The records |
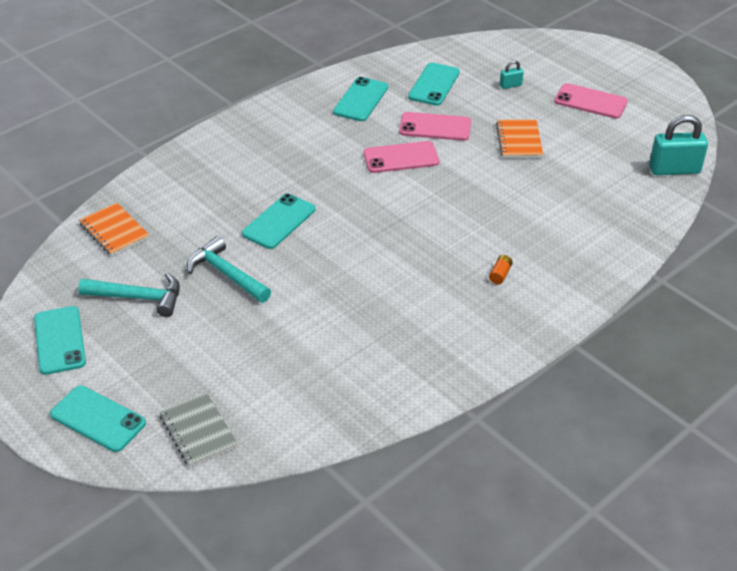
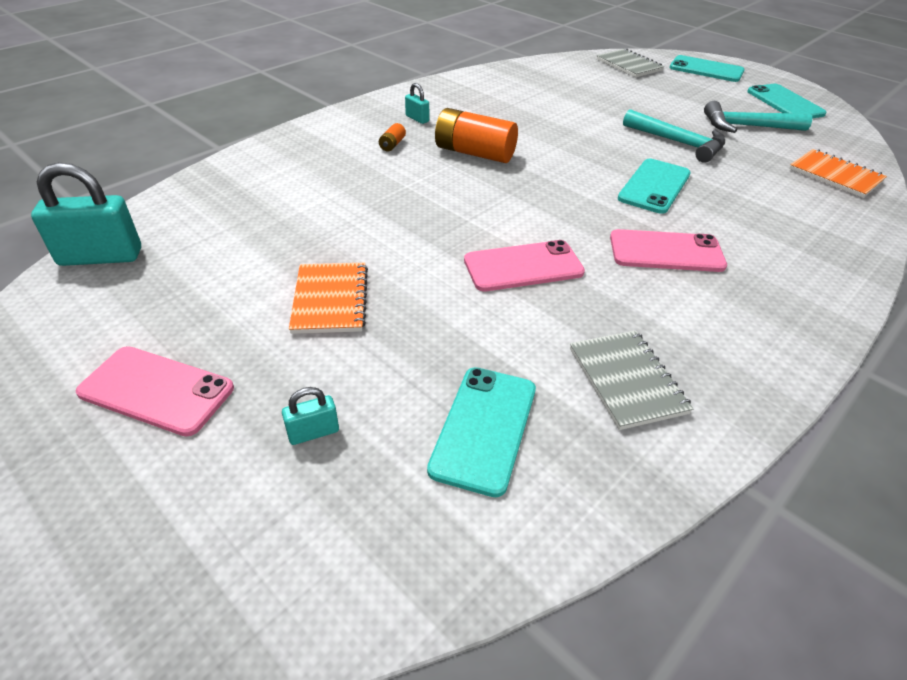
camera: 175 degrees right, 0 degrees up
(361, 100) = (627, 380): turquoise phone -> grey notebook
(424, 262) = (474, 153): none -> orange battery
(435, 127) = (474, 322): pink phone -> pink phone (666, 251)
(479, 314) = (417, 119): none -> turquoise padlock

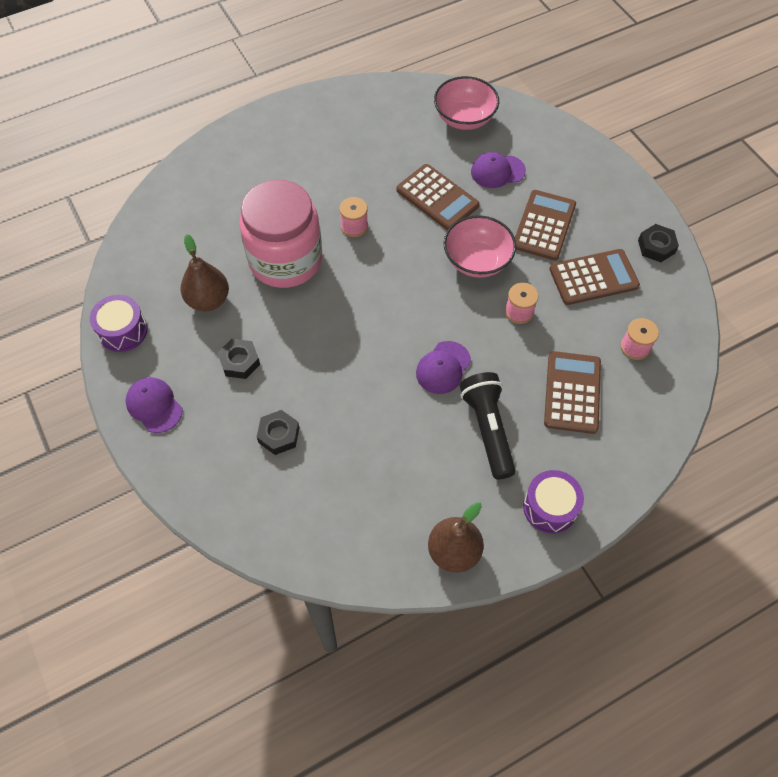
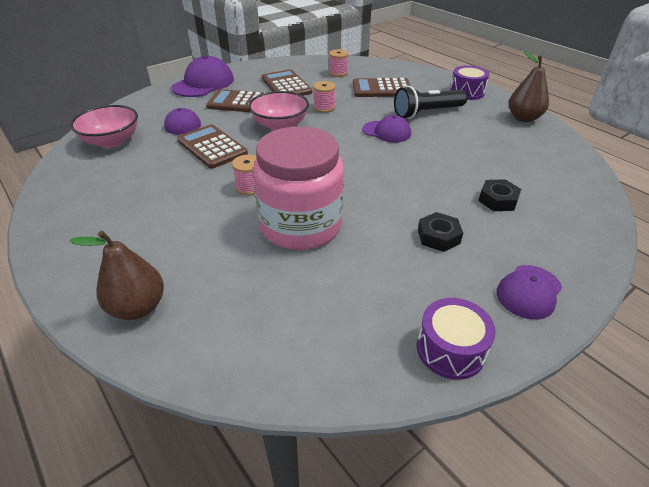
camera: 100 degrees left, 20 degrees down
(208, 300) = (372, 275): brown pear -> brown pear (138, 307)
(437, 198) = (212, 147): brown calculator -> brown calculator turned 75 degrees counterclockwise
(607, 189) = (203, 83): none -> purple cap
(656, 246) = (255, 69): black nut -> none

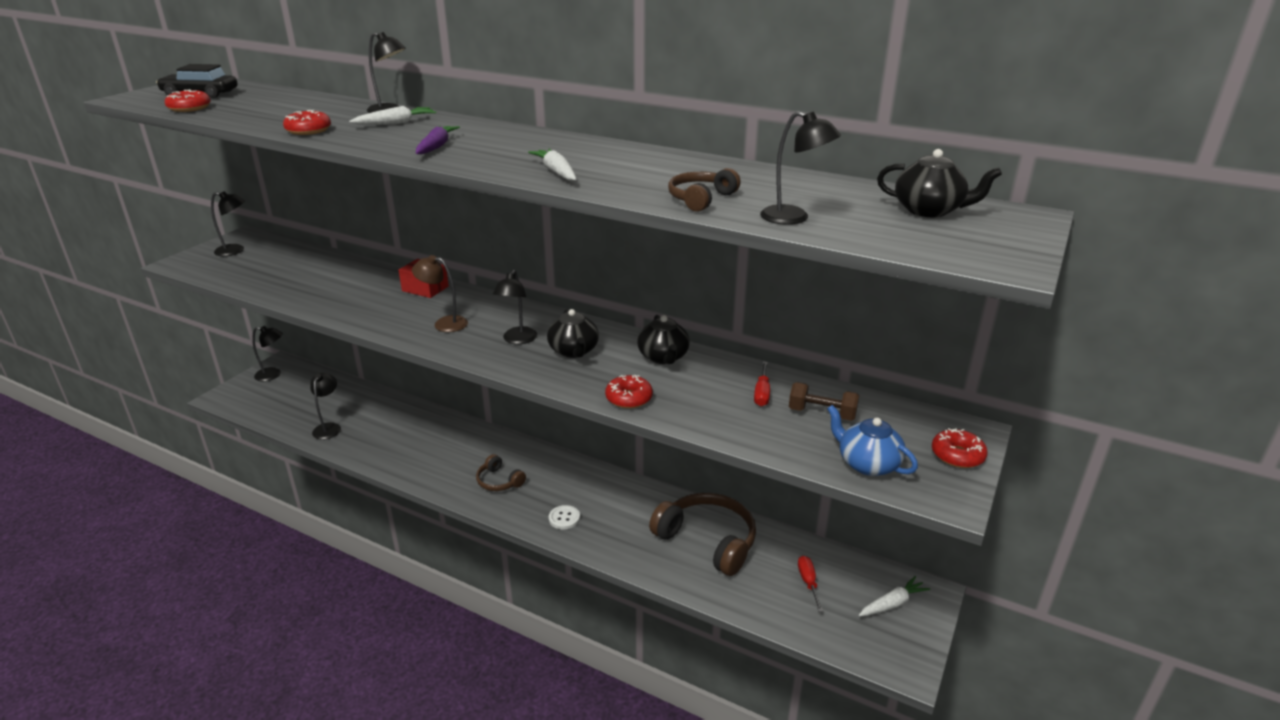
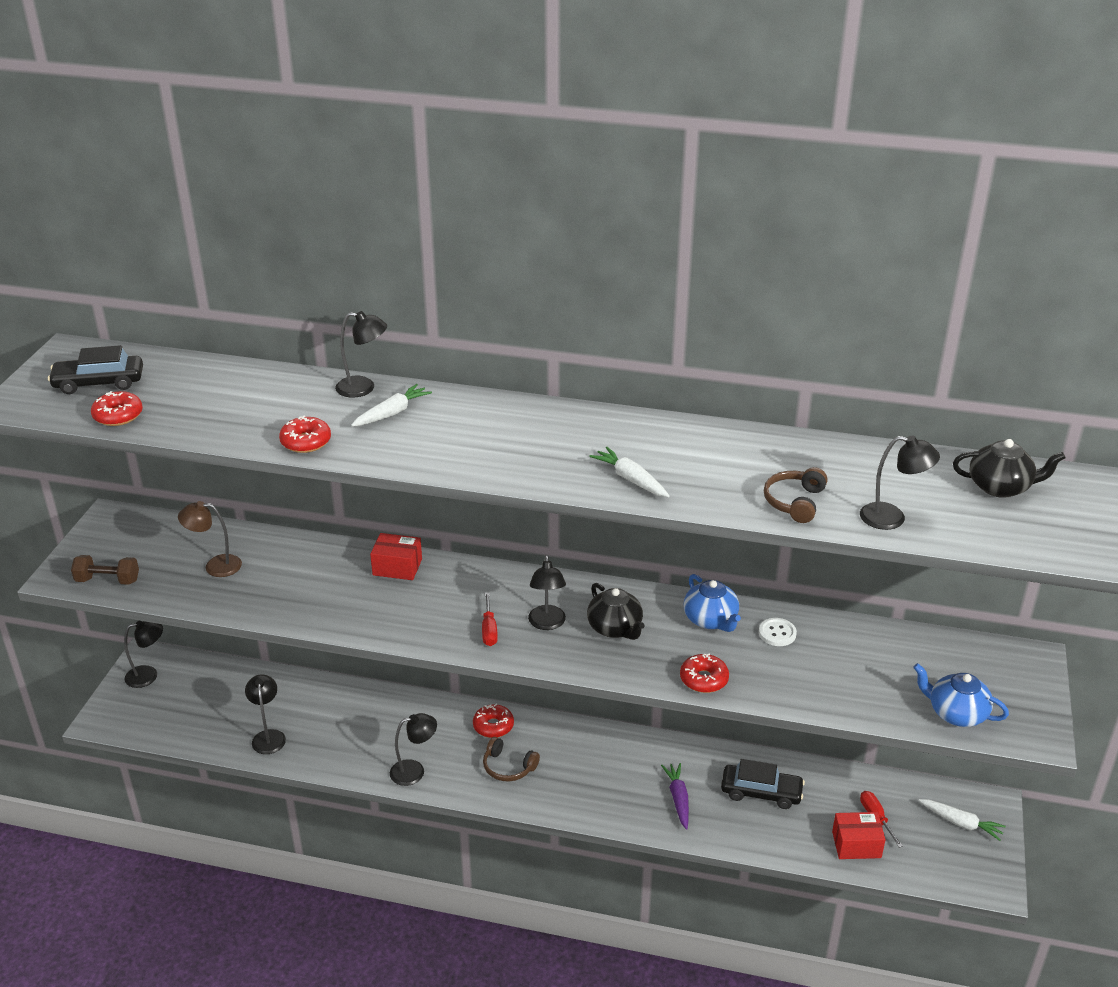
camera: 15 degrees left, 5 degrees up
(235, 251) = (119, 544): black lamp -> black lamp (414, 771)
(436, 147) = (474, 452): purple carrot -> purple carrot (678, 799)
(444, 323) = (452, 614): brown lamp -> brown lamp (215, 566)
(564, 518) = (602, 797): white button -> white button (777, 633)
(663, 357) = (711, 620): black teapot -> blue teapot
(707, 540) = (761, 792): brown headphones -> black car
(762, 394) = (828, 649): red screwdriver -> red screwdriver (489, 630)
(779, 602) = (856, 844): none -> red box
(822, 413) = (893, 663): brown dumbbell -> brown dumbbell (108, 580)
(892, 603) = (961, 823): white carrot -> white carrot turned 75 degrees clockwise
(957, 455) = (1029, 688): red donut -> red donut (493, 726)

Exercise description | Supply the count of lines in the entries that include "white", and no other text.

Answer space | 2